-- Given records follows --
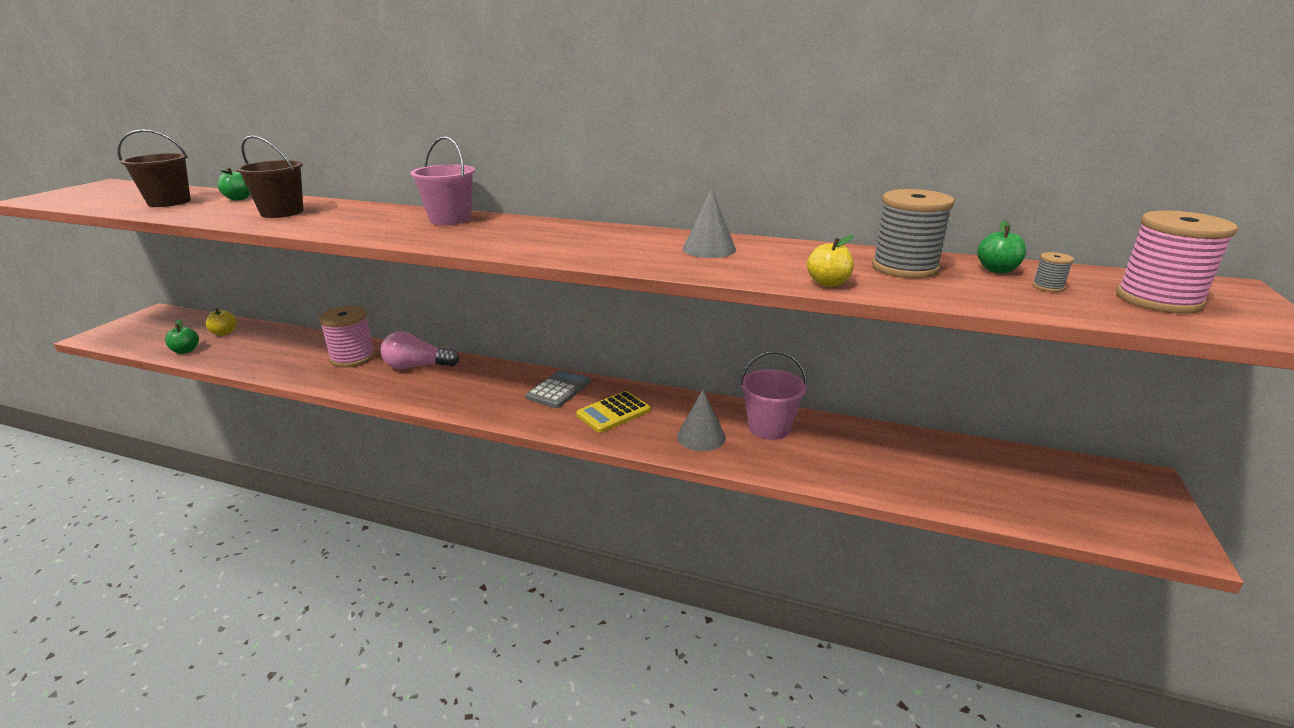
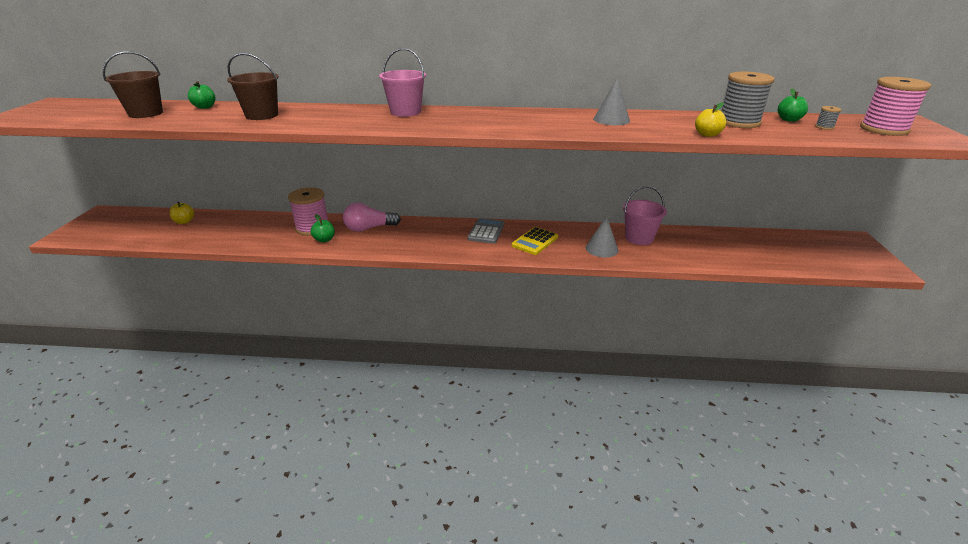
camera: 15 degrees left, 5 degrees up
(186, 351) = (163, 238): green apple -> green apple (324, 239)

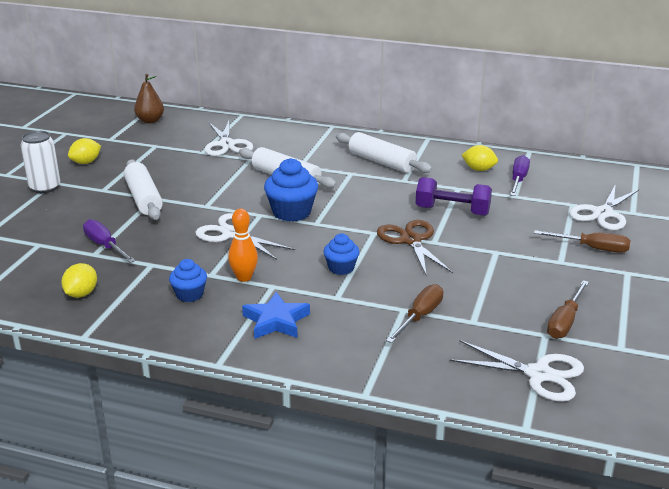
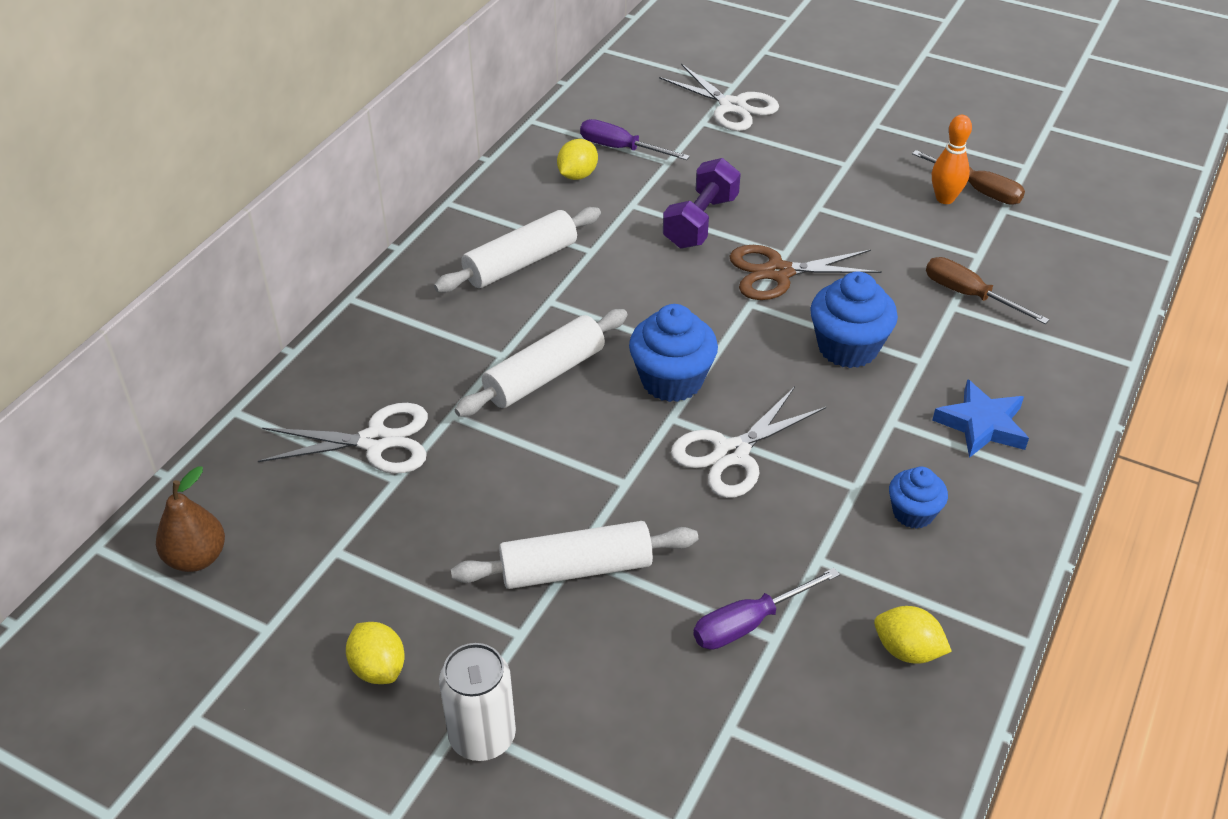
camera: 80 degrees left, 15 degrees up
(244, 277) = (867, 449): orange bowling pin -> orange bowling pin (945, 198)
(341, 268) = (847, 347): blue cupcake -> blue cupcake, size x1.66
(538, 374) = (1079, 230): white scissors -> none
(592, 248) = (817, 134): brown screwdriver -> none

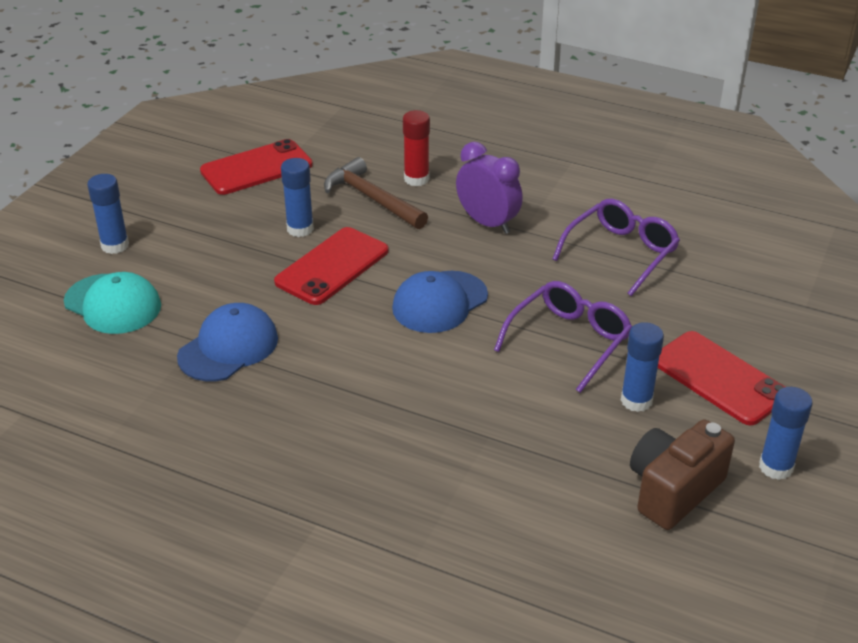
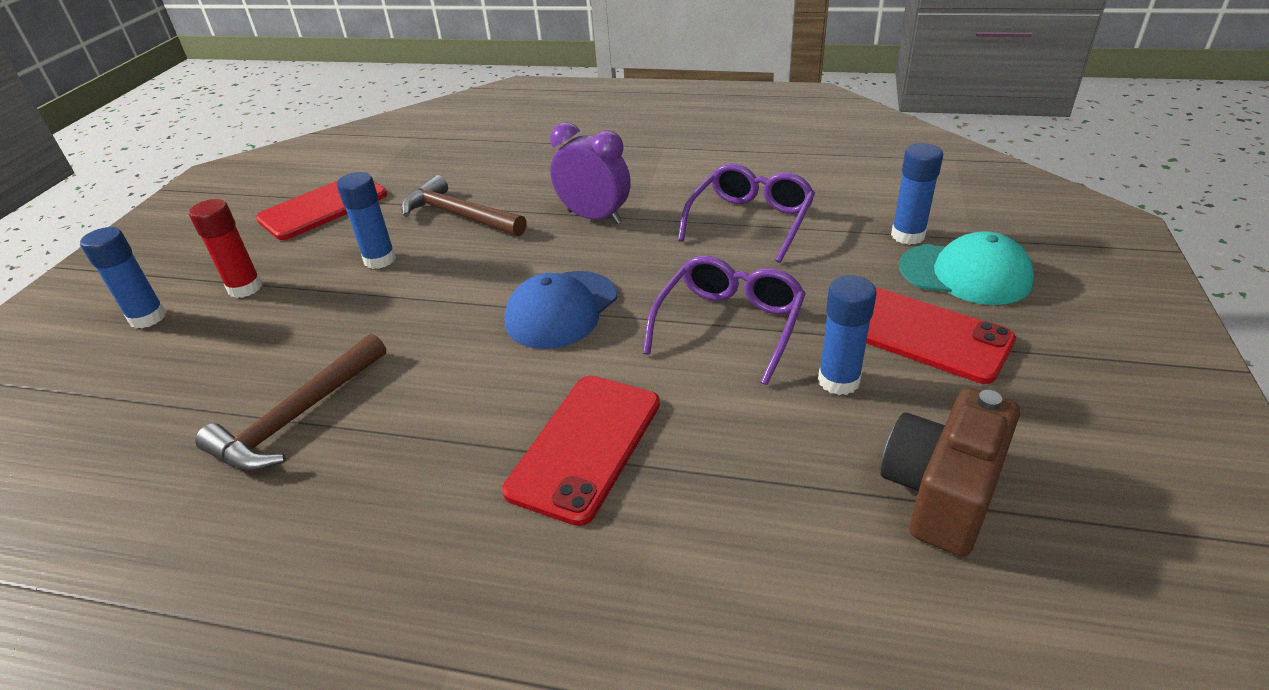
camera: 10 degrees left, 0 degrees up
(113, 304) = (139, 390): turquoise cap -> turquoise cap (965, 274)
(228, 347) = (297, 417): blue cap -> brown hammer
(332, 266) = (423, 293): red phone -> red phone (585, 446)
(416, 179) = (505, 188): red glue stick -> red glue stick (245, 288)
(776, 467) = (1050, 431): blue glue stick -> blue glue stick (907, 235)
-- Given records concluded --
## Requirement
From the line that contains "(228, 347) = (297, 417): blue" to the last line of the data, write out each line exactly and add nothing.

## Response
(228, 347) = (297, 417): blue cap -> brown hammer
(332, 266) = (423, 293): red phone -> red phone (585, 446)
(416, 179) = (505, 188): red glue stick -> red glue stick (245, 288)
(776, 467) = (1050, 431): blue glue stick -> blue glue stick (907, 235)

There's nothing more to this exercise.